Exercise goal | Nothing in the data below may be left out; return all of it exactly.

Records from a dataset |
+--

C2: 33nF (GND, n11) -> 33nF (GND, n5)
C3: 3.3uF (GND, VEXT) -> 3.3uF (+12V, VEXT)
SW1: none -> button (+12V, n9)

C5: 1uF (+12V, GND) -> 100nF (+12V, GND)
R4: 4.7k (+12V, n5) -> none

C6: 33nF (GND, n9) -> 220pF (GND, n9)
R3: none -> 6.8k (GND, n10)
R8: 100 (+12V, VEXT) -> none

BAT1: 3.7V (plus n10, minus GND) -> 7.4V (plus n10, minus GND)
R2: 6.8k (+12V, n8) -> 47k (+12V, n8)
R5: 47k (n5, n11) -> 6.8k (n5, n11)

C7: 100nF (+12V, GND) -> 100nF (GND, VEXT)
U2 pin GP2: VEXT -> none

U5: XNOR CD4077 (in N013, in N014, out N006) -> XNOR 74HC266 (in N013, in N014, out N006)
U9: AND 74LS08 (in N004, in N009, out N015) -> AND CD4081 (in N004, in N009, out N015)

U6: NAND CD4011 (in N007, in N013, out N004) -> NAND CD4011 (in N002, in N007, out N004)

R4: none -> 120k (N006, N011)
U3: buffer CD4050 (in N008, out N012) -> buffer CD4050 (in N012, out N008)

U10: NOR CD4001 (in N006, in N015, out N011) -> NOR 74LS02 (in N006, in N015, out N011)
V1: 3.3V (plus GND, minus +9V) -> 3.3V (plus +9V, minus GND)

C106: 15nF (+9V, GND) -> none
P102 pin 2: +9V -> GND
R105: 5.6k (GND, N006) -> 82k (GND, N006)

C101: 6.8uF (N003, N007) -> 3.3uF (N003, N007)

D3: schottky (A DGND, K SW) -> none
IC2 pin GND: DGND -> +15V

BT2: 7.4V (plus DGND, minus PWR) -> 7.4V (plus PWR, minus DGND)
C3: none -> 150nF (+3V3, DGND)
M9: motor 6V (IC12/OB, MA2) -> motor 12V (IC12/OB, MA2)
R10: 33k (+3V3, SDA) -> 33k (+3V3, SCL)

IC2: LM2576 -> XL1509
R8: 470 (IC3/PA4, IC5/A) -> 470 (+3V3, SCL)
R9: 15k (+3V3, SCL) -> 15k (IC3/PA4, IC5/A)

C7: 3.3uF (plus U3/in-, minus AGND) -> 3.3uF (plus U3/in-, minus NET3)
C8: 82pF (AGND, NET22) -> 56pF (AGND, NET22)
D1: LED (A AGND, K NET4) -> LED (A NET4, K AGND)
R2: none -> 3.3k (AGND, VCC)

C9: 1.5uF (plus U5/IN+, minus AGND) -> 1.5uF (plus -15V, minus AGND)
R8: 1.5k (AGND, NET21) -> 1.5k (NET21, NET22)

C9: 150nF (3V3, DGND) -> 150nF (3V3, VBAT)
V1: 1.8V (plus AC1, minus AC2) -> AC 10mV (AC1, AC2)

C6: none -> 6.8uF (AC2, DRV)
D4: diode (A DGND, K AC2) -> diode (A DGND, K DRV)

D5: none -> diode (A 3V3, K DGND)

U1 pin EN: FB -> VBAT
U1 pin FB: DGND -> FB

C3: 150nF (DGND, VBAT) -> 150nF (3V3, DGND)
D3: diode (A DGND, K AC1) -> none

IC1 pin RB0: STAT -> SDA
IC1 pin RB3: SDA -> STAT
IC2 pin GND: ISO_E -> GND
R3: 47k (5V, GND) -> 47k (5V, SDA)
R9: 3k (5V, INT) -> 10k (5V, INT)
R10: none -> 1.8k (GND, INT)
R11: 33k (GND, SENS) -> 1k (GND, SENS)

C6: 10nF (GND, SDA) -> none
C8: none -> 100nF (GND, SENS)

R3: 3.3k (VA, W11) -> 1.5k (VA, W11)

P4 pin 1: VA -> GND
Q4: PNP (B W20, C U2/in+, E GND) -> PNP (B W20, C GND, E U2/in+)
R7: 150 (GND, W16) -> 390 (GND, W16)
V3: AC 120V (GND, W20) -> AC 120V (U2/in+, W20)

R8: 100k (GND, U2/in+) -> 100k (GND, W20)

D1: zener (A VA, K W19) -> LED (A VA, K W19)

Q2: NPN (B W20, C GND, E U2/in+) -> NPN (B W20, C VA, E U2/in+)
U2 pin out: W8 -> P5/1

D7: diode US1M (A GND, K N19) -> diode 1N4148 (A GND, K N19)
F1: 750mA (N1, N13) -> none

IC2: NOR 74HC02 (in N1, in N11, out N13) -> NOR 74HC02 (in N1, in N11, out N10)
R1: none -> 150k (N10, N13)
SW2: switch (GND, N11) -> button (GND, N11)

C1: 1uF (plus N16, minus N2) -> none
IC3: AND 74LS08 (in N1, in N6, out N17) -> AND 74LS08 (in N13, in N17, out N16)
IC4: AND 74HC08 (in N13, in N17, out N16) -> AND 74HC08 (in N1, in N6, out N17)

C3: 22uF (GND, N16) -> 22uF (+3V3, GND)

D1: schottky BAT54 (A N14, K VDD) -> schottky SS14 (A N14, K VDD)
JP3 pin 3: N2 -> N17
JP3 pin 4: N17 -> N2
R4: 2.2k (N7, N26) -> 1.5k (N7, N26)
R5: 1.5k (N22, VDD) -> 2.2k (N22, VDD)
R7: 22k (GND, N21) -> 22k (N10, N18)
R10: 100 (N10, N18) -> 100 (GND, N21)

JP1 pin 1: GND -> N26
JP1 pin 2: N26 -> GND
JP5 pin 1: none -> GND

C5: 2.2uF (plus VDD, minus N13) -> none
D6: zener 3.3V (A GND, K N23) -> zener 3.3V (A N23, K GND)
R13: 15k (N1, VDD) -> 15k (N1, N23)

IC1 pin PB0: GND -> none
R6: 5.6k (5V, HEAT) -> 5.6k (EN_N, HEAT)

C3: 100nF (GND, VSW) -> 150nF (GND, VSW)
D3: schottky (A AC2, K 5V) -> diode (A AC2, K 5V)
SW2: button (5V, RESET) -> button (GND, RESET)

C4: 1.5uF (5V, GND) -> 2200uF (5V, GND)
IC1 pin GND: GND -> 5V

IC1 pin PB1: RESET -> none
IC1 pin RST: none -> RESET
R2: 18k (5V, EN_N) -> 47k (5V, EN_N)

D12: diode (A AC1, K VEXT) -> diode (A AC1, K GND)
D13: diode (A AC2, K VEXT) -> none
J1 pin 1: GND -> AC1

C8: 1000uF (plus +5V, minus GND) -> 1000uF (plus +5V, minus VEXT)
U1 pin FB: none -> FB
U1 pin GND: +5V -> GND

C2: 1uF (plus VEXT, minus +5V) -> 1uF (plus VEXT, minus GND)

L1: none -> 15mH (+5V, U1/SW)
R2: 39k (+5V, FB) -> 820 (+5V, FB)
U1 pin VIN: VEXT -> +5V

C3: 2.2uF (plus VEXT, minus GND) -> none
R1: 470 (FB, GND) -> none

+--

Answer box |
C2: 33nF (GND, n11) -> 33nF (GND, n5)
C3: 3.3uF (GND, VEXT) -> 3.3uF (+12V, VEXT)
SW1: none -> button (+12V, n9)

C5: 1uF (+12V, GND) -> 100nF (+12V, GND)
R4: 4.7k (+12V, n5) -> none

C6: 33nF (GND, n9) -> 220pF (GND, n9)
R3: none -> 6.8k (GND, n10)
R8: 100 (+12V, VEXT) -> none

BAT1: 3.7V (plus n10, minus GND) -> 7.4V (plus n10, minus GND)
R2: 6.8k (+12V, n8) -> 47k (+12V, n8)
R5: 47k (n5, n11) -> 6.8k (n5, n11)

C7: 100nF (+12V, GND) -> 100nF (GND, VEXT)
U2 pin GP2: VEXT -> none

U5: XNOR CD4077 (in N013, in N014, out N006) -> XNOR 74HC266 (in N013, in N014, out N006)
U9: AND 74LS08 (in N004, in N009, out N015) -> AND CD4081 (in N004, in N009, out N015)

U6: NAND CD4011 (in N007, in N013, out N004) -> NAND CD4011 (in N002, in N007, out N004)

R4: none -> 120k (N006, N011)
U3: buffer CD4050 (in N008, out N012) -> buffer CD4050 (in N012, out N008)

U10: NOR CD4001 (in N006, in N015, out N011) -> NOR 74LS02 (in N006, in N015, out N011)
V1: 3.3V (plus GND, minus +9V) -> 3.3V (plus +9V, minus GND)

C106: 15nF (+9V, GND) -> none
P102 pin 2: +9V -> GND
R105: 5.6k (GND, N006) -> 82k (GND, N006)

C101: 6.8uF (N003, N007) -> 3.3uF (N003, N007)

D3: schottky (A DGND, K SW) -> none
IC2 pin GND: DGND -> +15V

BT2: 7.4V (plus DGND, minus PWR) -> 7.4V (plus PWR, minus DGND)
C3: none -> 150nF (+3V3, DGND)
M9: motor 6V (IC12/OB, MA2) -> motor 12V (IC12/OB, MA2)
R10: 33k (+3V3, SDA) -> 33k (+3V3, SCL)

IC2: LM2576 -> XL1509
R8: 470 (IC3/PA4, IC5/A) -> 470 (+3V3, SCL)
R9: 15k (+3V3, SCL) -> 15k (IC3/PA4, IC5/A)

C7: 3.3uF (plus U3/in-, minus AGND) -> 3.3uF (plus U3/in-, minus NET3)
C8: 82pF (AGND, NET22) -> 56pF (AGND, NET22)
D1: LED (A AGND, K NET4) -> LED (A NET4, K AGND)
R2: none -> 3.3k (AGND, VCC)

C9: 1.5uF (plus U5/IN+, minus AGND) -> 1.5uF (plus -15V, minus AGND)
R8: 1.5k (AGND, NET21) -> 1.5k (NET21, NET22)

C9: 150nF (3V3, DGND) -> 150nF (3V3, VBAT)
V1: 1.8V (plus AC1, minus AC2) -> AC 10mV (AC1, AC2)

C6: none -> 6.8uF (AC2, DRV)
D4: diode (A DGND, K AC2) -> diode (A DGND, K DRV)

D5: none -> diode (A 3V3, K DGND)

U1 pin EN: FB -> VBAT
U1 pin FB: DGND -> FB

C3: 150nF (DGND, VBAT) -> 150nF (3V3, DGND)
D3: diode (A DGND, K AC1) -> none

IC1 pin RB0: STAT -> SDA
IC1 pin RB3: SDA -> STAT
IC2 pin GND: ISO_E -> GND
R3: 47k (5V, GND) -> 47k (5V, SDA)
R9: 3k (5V, INT) -> 10k (5V, INT)
R10: none -> 1.8k (GND, INT)
R11: 33k (GND, SENS) -> 1k (GND, SENS)

C6: 10nF (GND, SDA) -> none
C8: none -> 100nF (GND, SENS)

R3: 3.3k (VA, W11) -> 1.5k (VA, W11)

P4 pin 1: VA -> GND
Q4: PNP (B W20, C U2/in+, E GND) -> PNP (B W20, C GND, E U2/in+)
R7: 150 (GND, W16) -> 390 (GND, W16)
V3: AC 120V (GND, W20) -> AC 120V (U2/in+, W20)

R8: 100k (GND, U2/in+) -> 100k (GND, W20)

D1: zener (A VA, K W19) -> LED (A VA, K W19)

Q2: NPN (B W20, C GND, E U2/in+) -> NPN (B W20, C VA, E U2/in+)
U2 pin out: W8 -> P5/1

D7: diode US1M (A GND, K N19) -> diode 1N4148 (A GND, K N19)
F1: 750mA (N1, N13) -> none

IC2: NOR 74HC02 (in N1, in N11, out N13) -> NOR 74HC02 (in N1, in N11, out N10)
R1: none -> 150k (N10, N13)
SW2: switch (GND, N11) -> button (GND, N11)

C1: 1uF (plus N16, minus N2) -> none
IC3: AND 74LS08 (in N1, in N6, out N17) -> AND 74LS08 (in N13, in N17, out N16)
IC4: AND 74HC08 (in N13, in N17, out N16) -> AND 74HC08 (in N1, in N6, out N17)

C3: 22uF (GND, N16) -> 22uF (+3V3, GND)

D1: schottky BAT54 (A N14, K VDD) -> schottky SS14 (A N14, K VDD)
JP3 pin 3: N2 -> N17
JP3 pin 4: N17 -> N2
R4: 2.2k (N7, N26) -> 1.5k (N7, N26)
R5: 1.5k (N22, VDD) -> 2.2k (N22, VDD)
R7: 22k (GND, N21) -> 22k (N10, N18)
R10: 100 (N10, N18) -> 100 (GND, N21)

JP1 pin 1: GND -> N26
JP1 pin 2: N26 -> GND
JP5 pin 1: none -> GND

C5: 2.2uF (plus VDD, minus N13) -> none
D6: zener 3.3V (A GND, K N23) -> zener 3.3V (A N23, K GND)
R13: 15k (N1, VDD) -> 15k (N1, N23)

IC1 pin PB0: GND -> none
R6: 5.6k (5V, HEAT) -> 5.6k (EN_N, HEAT)

C3: 100nF (GND, VSW) -> 150nF (GND, VSW)
D3: schottky (A AC2, K 5V) -> diode (A AC2, K 5V)
SW2: button (5V, RESET) -> button (GND, RESET)

C4: 1.5uF (5V, GND) -> 2200uF (5V, GND)
IC1 pin GND: GND -> 5V

IC1 pin PB1: RESET -> none
IC1 pin RST: none -> RESET
R2: 18k (5V, EN_N) -> 47k (5V, EN_N)

D12: diode (A AC1, K VEXT) -> diode (A AC1, K GND)
D13: diode (A AC2, K VEXT) -> none
J1 pin 1: GND -> AC1

C8: 1000uF (plus +5V, minus GND) -> 1000uF (plus +5V, minus VEXT)
U1 pin FB: none -> FB
U1 pin GND: +5V -> GND

C2: 1uF (plus VEXT, minus +5V) -> 1uF (plus VEXT, minus GND)

L1: none -> 15mH (+5V, U1/SW)
R2: 39k (+5V, FB) -> 820 (+5V, FB)
U1 pin VIN: VEXT -> +5V

C3: 2.2uF (plus VEXT, minus GND) -> none
R1: 470 (FB, GND) -> none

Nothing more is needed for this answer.